THE DATA section start

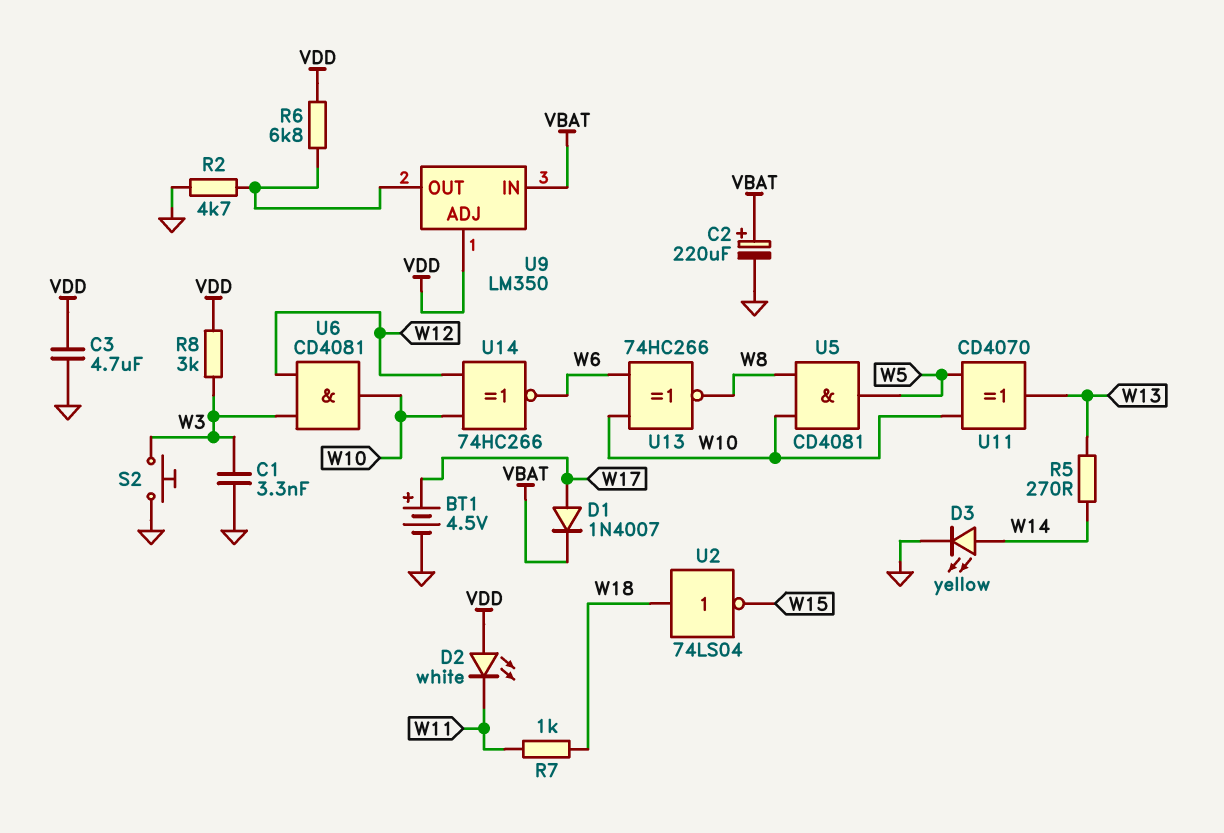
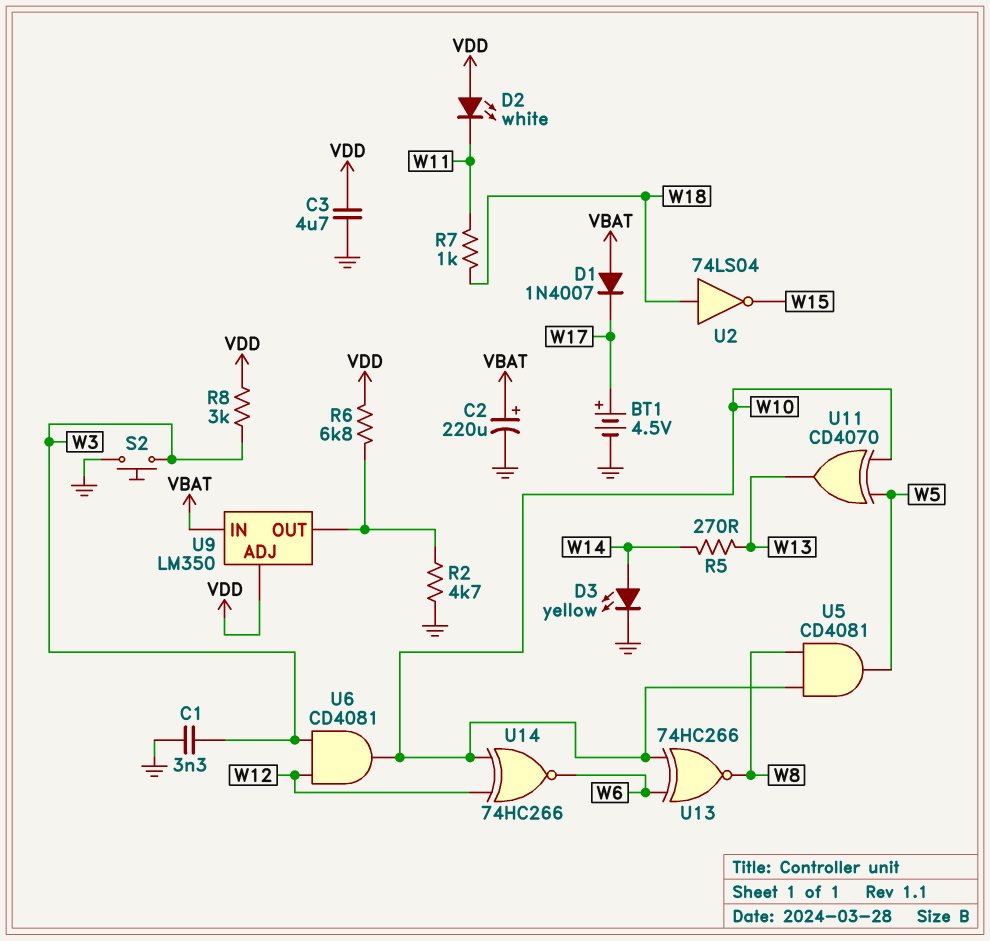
D1: diode 1N4007 (A W17, K VBAT) -> diode 1N4007 (A VBAT, K W17)

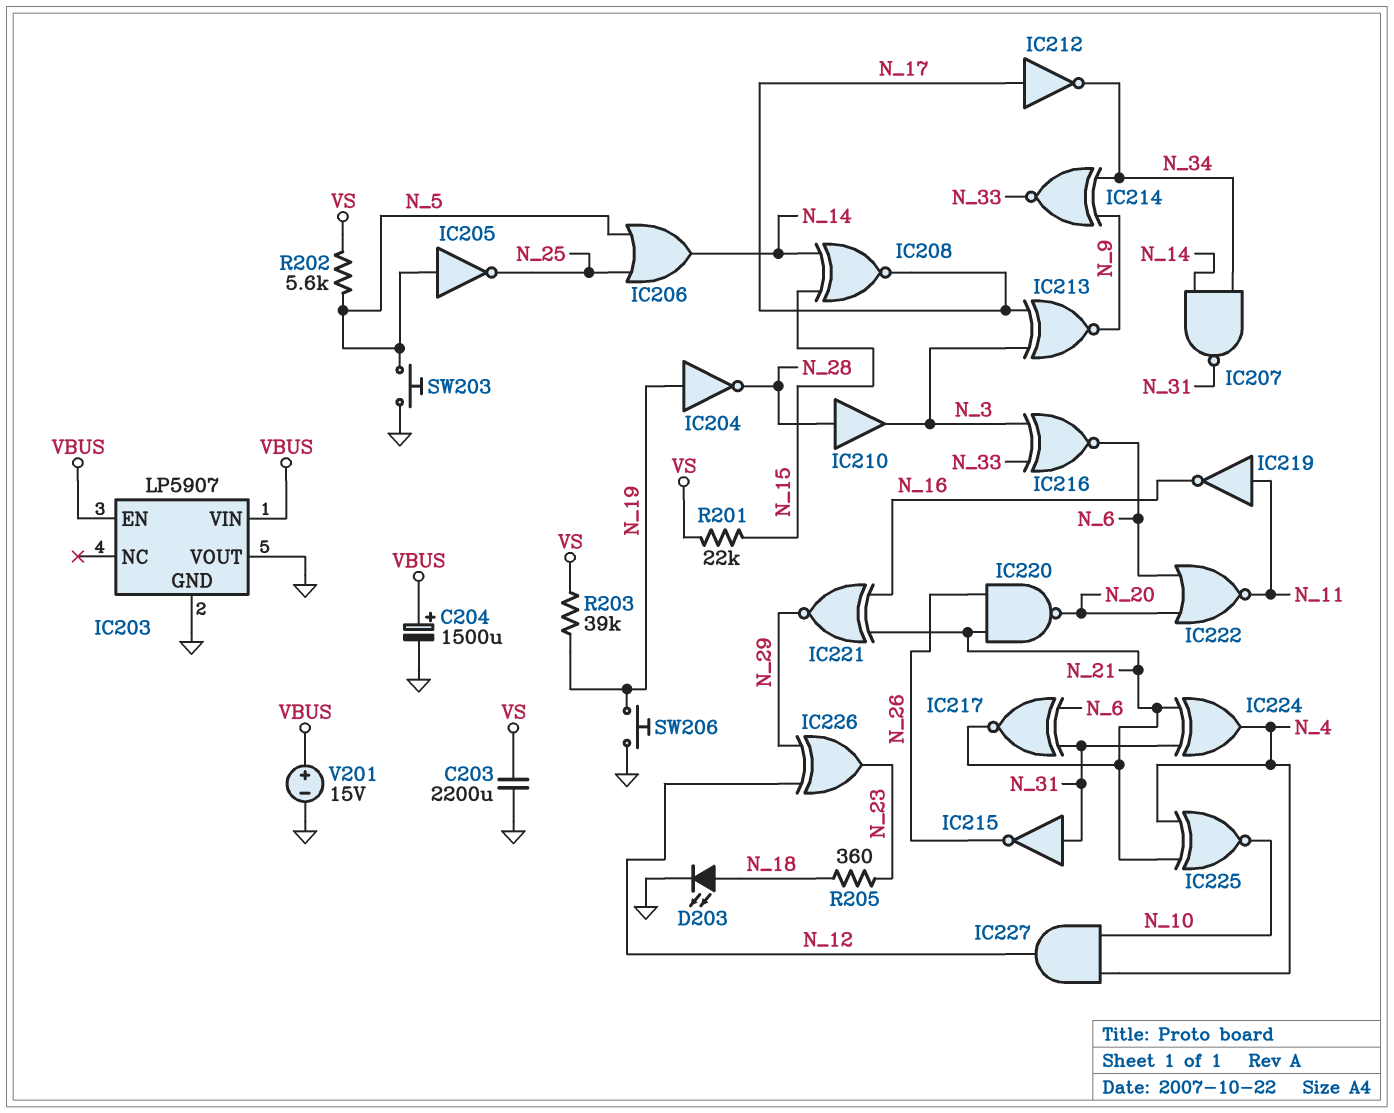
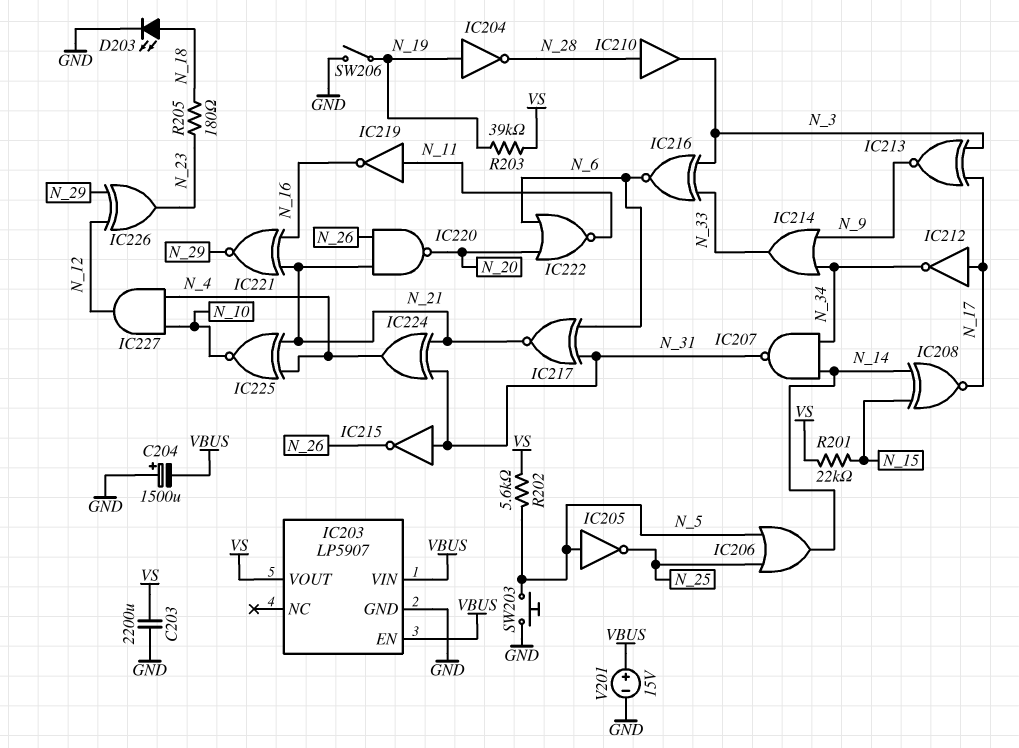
C204: 1500uF (plus VBUS, minus GND) -> 1500uF (plus GND, minus VBUS)
IC203 pin VOUT: GND -> VS
IC214: XNOR (in N_9, in N_34, out N_33) -> OR (in N_9, in N_34, out N_33)
R205: 360 (N_18, N_23) -> 180 (N_18, N_23)
SW206: button (GND, N_19) -> switch (GND, N_19)

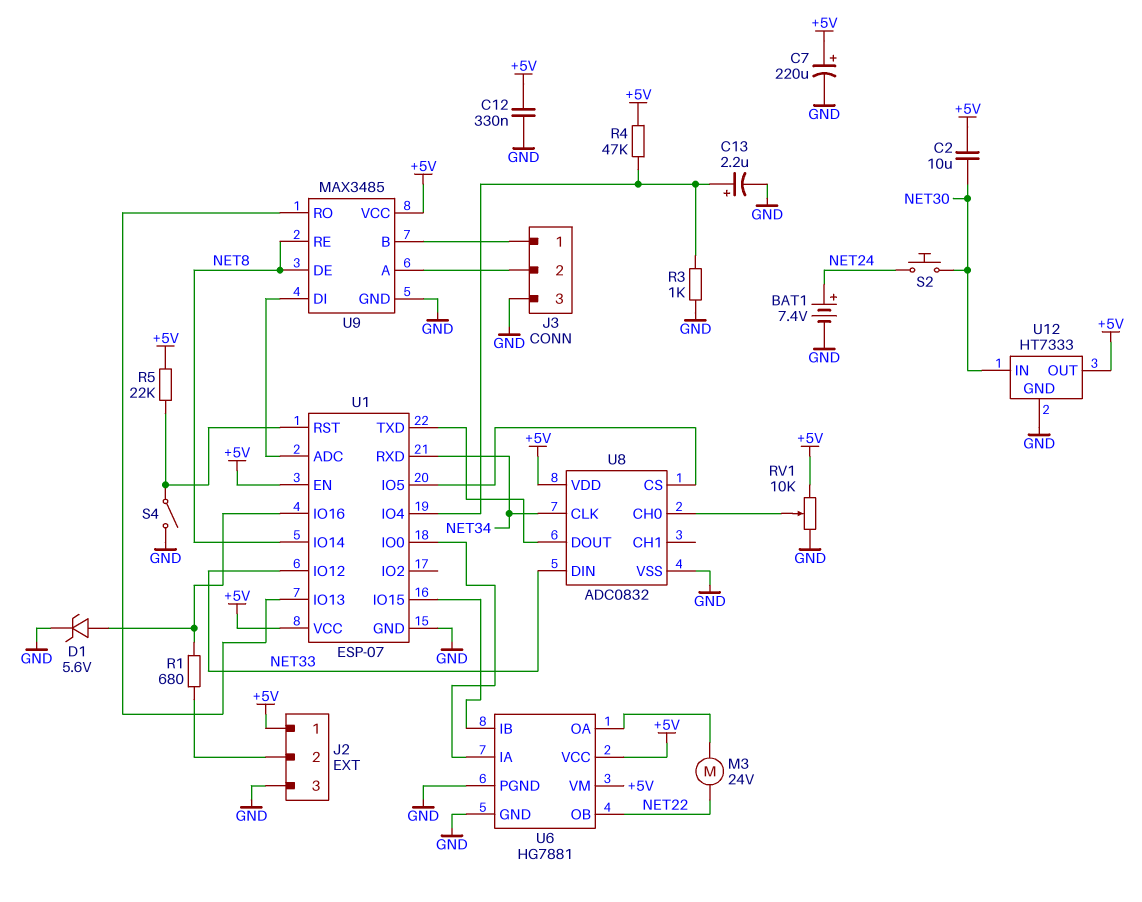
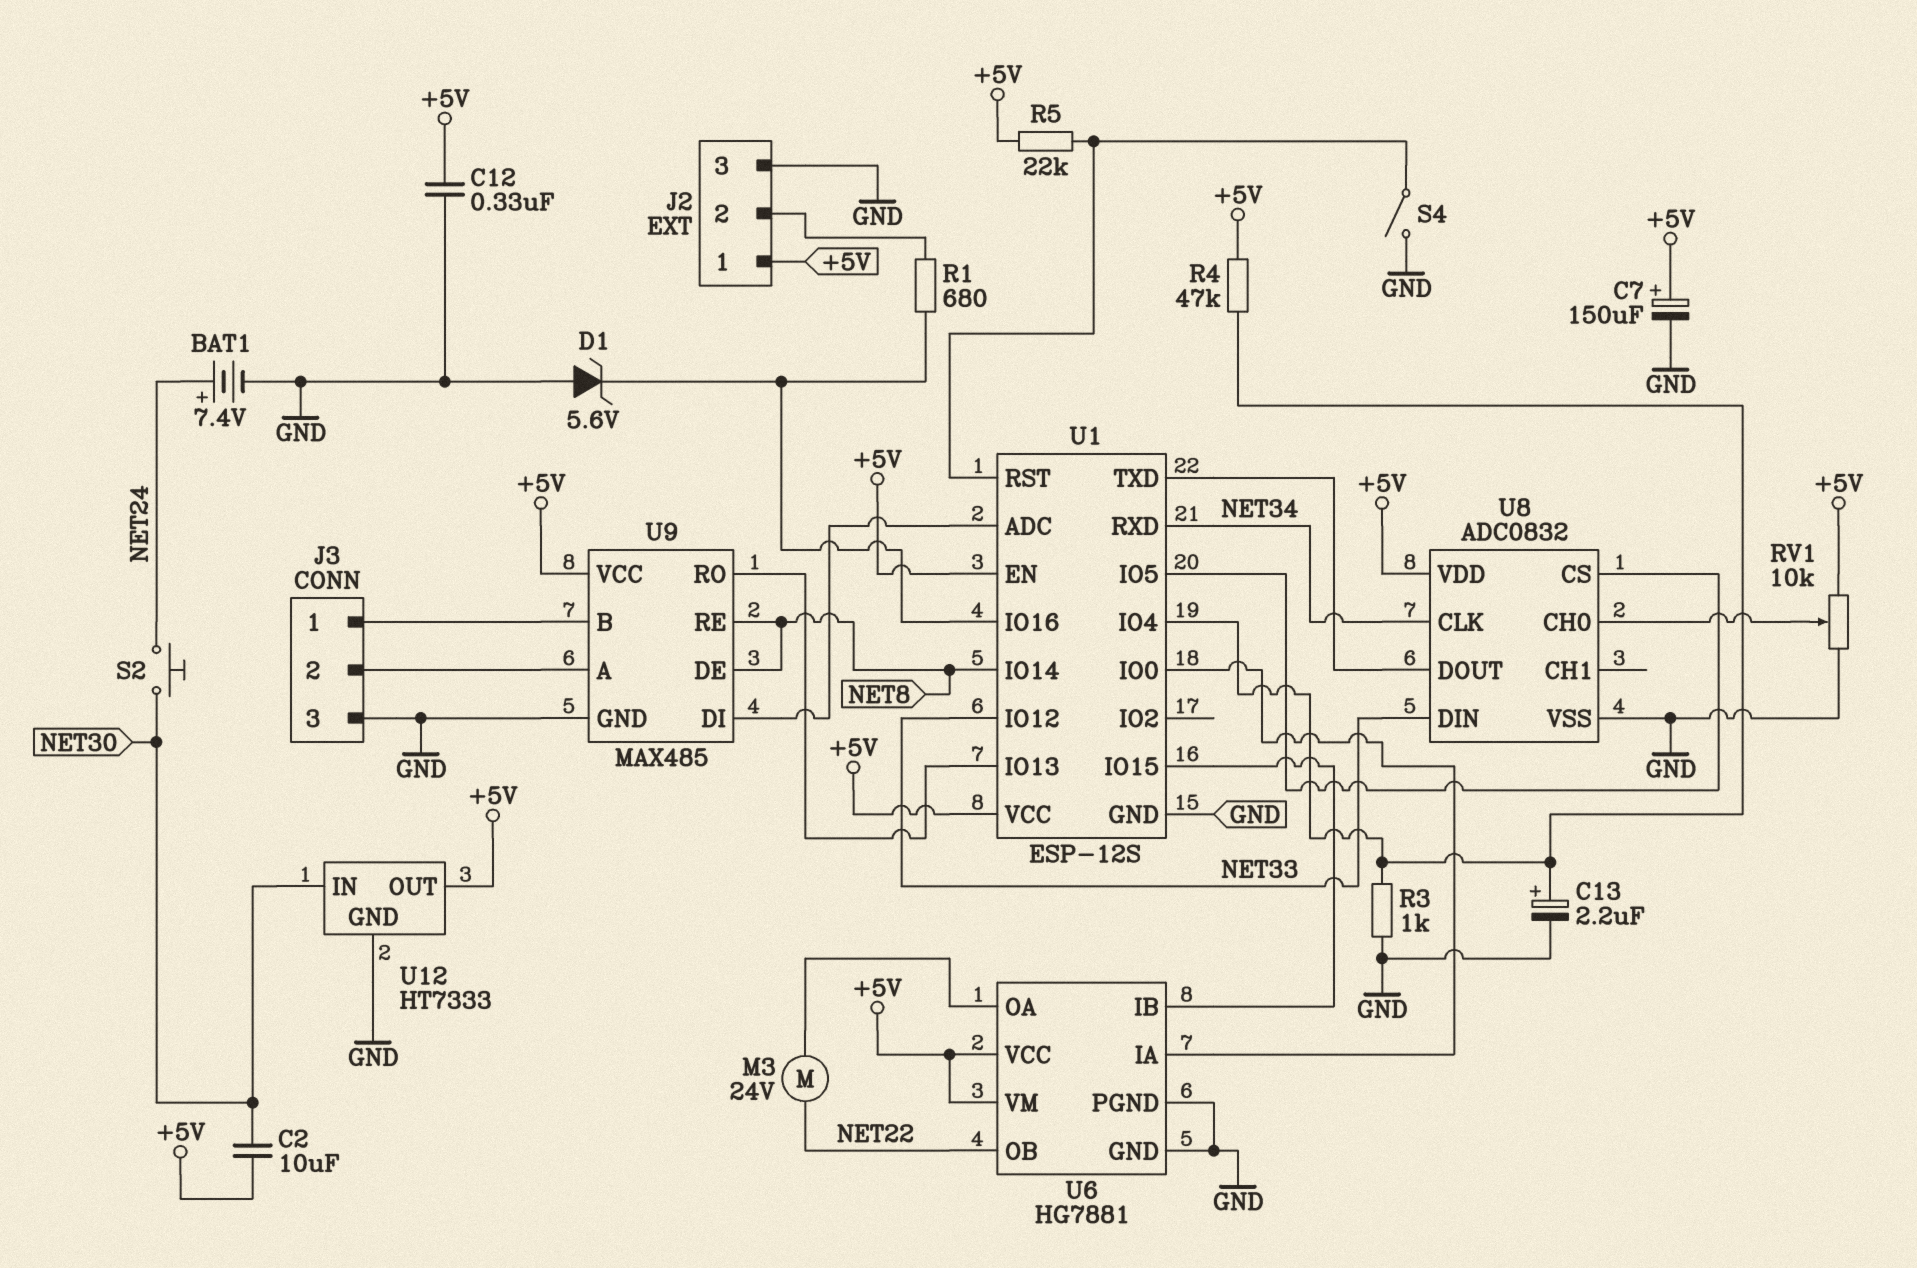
C7: 220uF (plus +5V, minus GND) -> 150uF (plus +5V, minus GND)
D1: zener 5.6V (A U1/IO16, K GND) -> zener 5.6V (A GND, K U1/IO16)
U1: ESP-07 -> ESP-12S
U9: MAX3485 -> MAX485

THE DATA section end

→ TASK DIRECTIONS:
Copy the records exactly, leaving out every picture.

→ COMPLETED TASK:
D1: diode 1N4007 (A W17, K VBAT) -> diode 1N4007 (A VBAT, K W17)

C204: 1500uF (plus VBUS, minus GND) -> 1500uF (plus GND, minus VBUS)
IC203 pin VOUT: GND -> VS
IC214: XNOR (in N_9, in N_34, out N_33) -> OR (in N_9, in N_34, out N_33)
R205: 360 (N_18, N_23) -> 180 (N_18, N_23)
SW206: button (GND, N_19) -> switch (GND, N_19)

C7: 220uF (plus +5V, minus GND) -> 150uF (plus +5V, minus GND)
D1: zener 5.6V (A U1/IO16, K GND) -> zener 5.6V (A GND, K U1/IO16)
U1: ESP-07 -> ESP-12S
U9: MAX3485 -> MAX485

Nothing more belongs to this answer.